Extracted data entries:
- - -

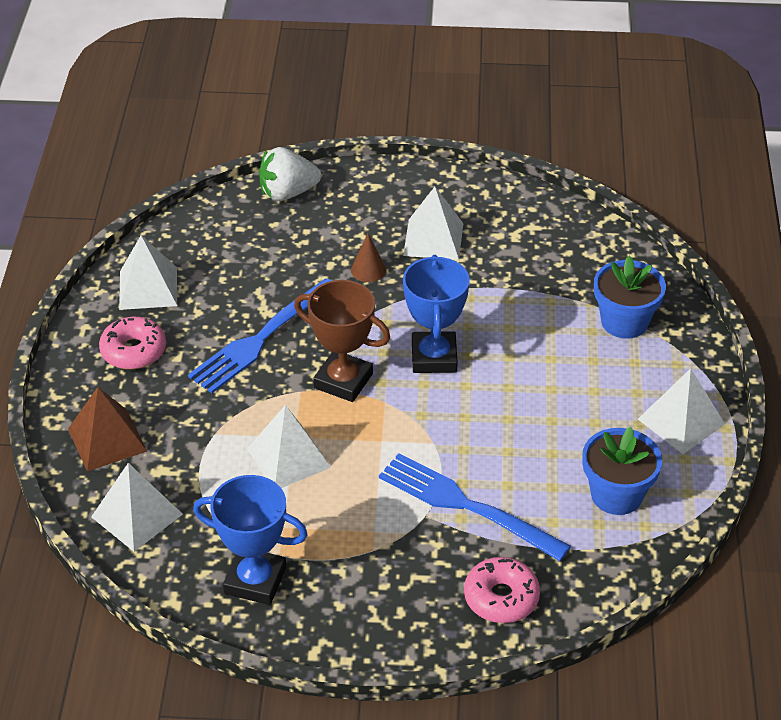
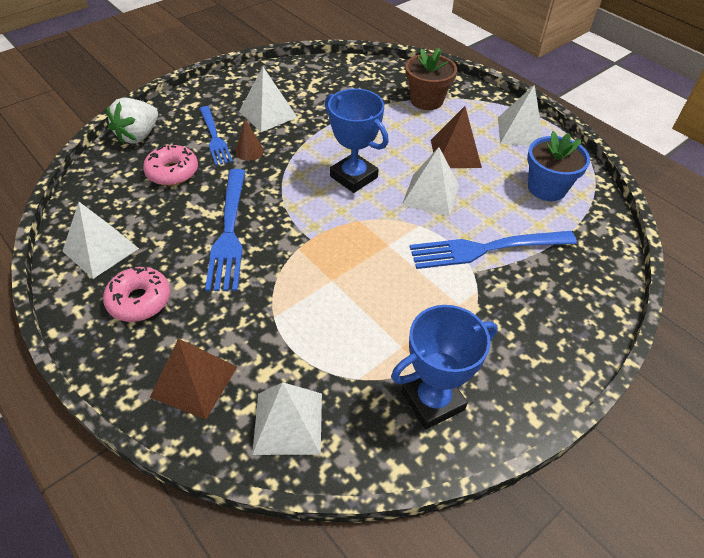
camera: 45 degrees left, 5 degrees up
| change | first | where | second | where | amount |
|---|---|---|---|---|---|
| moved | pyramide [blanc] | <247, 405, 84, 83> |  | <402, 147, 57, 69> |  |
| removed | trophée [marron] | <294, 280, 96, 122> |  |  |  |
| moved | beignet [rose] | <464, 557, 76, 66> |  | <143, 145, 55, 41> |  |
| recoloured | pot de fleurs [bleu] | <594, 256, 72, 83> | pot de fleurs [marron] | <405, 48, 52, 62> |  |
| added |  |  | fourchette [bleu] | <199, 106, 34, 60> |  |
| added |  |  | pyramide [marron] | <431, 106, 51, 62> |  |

- - -

Task brief.
This exercise asks for the data above to be given again exactly, without pictures.

Task output.
camera: 45 degrees left, 5 degrees up
| change | first | where | second | where | amount |
|---|---|---|---|---|---|
| moved | pyramide [blanc] | <247, 405, 84, 83> |  | <402, 147, 57, 69> |  |
| removed | trophée [marron] | <294, 280, 96, 122> |  |  |  |
| moved | beignet [rose] | <464, 557, 76, 66> |  | <143, 145, 55, 41> |  |
| recoloured | pot de fleurs [bleu] | <594, 256, 72, 83> | pot de fleurs [marron] | <405, 48, 52, 62> |  |
| added |  |  | fourchette [bleu] | <199, 106, 34, 60> |  |
| added |  |  | pyramide [marron] | <431, 106, 51, 62> |  |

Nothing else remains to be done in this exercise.